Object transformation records

- - -

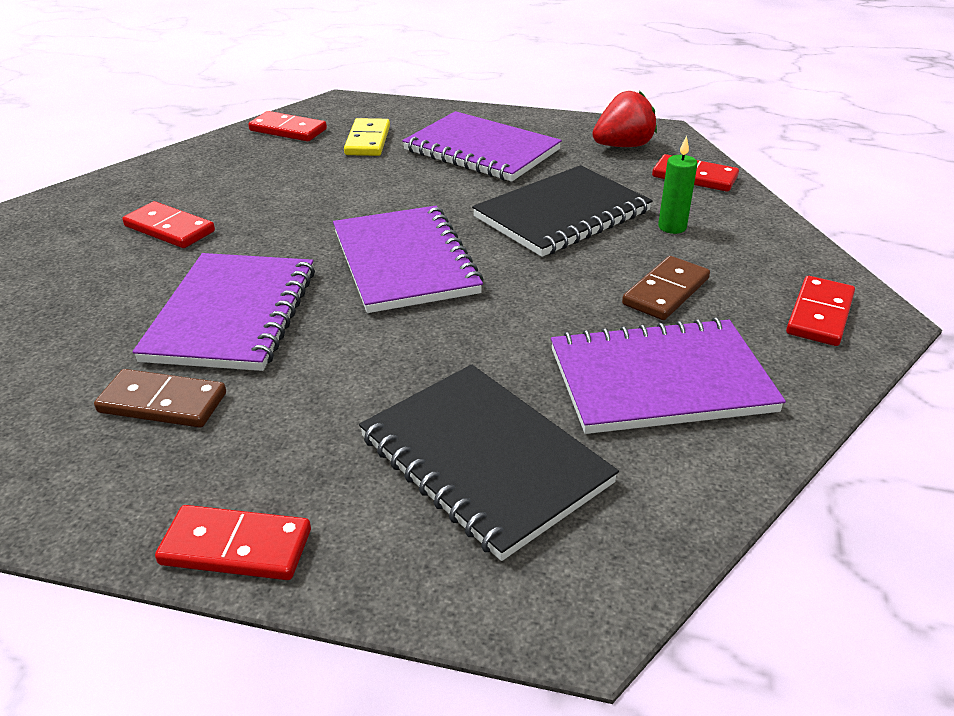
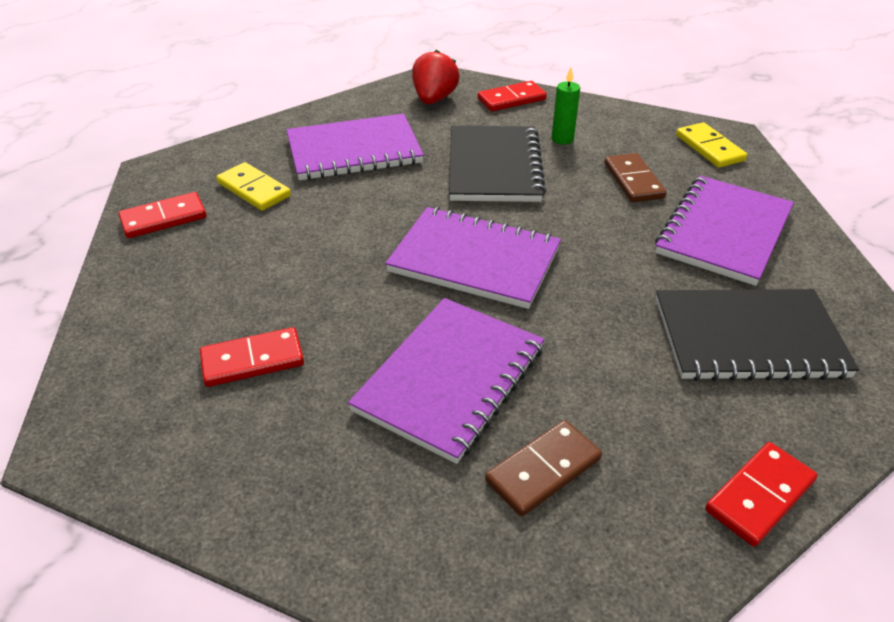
camera: 50 degrees left, 5 degrees up
(232, 314) = (450, 379): purple notebook -> purple notebook turned 75 degrees clockwise
(819, 314) = (709, 148): red domino -> yellow domino

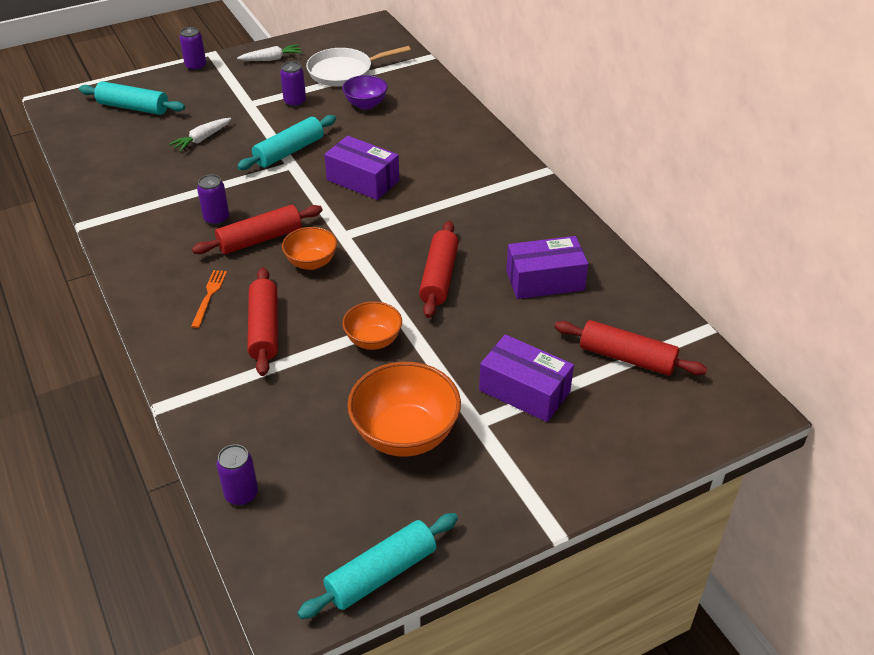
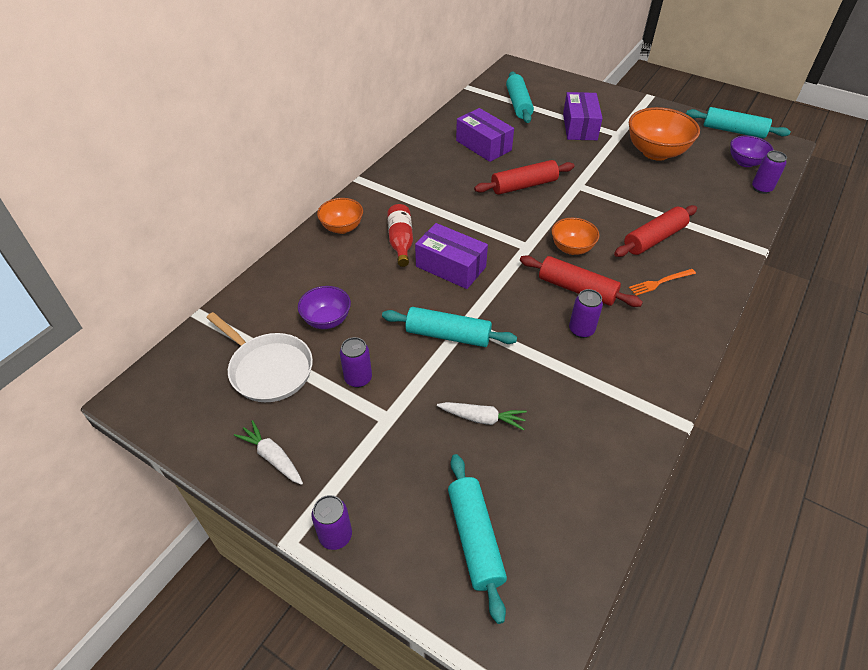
camera: 120 degrees left, 5 degrees up
(303, 522) = (745, 162): none -> purple bowl
(363, 180) = (450, 267): purple box -> purple box turned 60 degrees counterclockwise
(373, 340) = (607, 189): orange bowl -> orange bowl (342, 227)
(423, 165) = (401, 241): none -> red bottle
(627, 358) = (518, 104): red rolling pin -> turquoise rolling pin

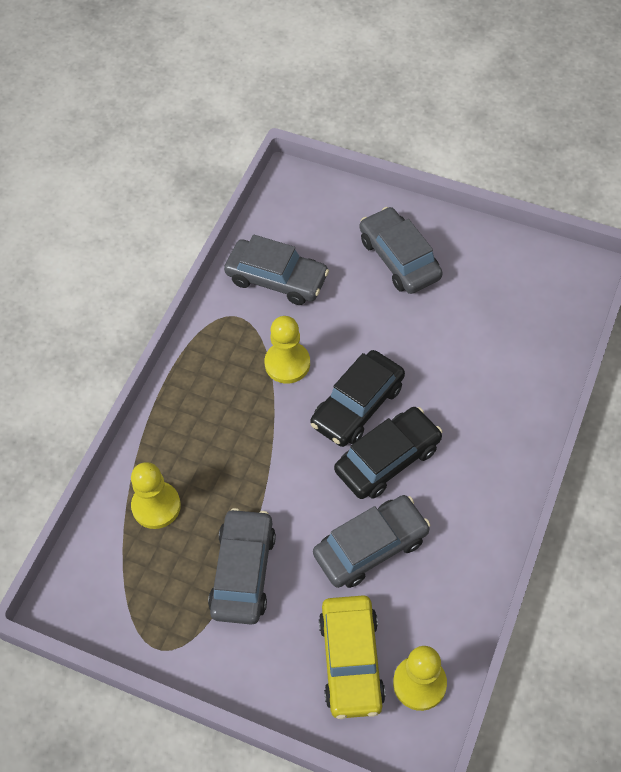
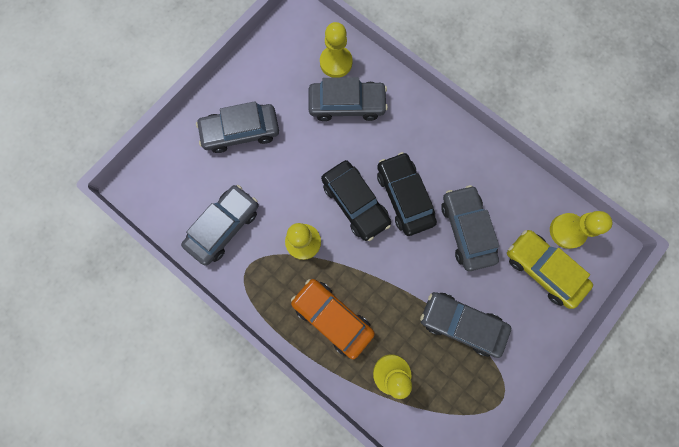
camera: 75 degrees left, 20 degrees up
(205, 422) = (332, 317): none -> orange car
(351, 661) = (542, 269): yellow car -> yellow car turned 150 degrees counterclockwise
(485, 358) = (347, 105): none -> grey car
(538, 329) = (336, 62): none -> yellow pawn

- - -

* [Exercise requirements]: For the word "counterclockwise", return every line of the records that holds it.

* [Solution for this problem]:
(363, 180) = (450, 267): purple box -> purple box turned 60 degrees counterclockwise
(351, 661) = (542, 269): yellow car -> yellow car turned 150 degrees counterclockwise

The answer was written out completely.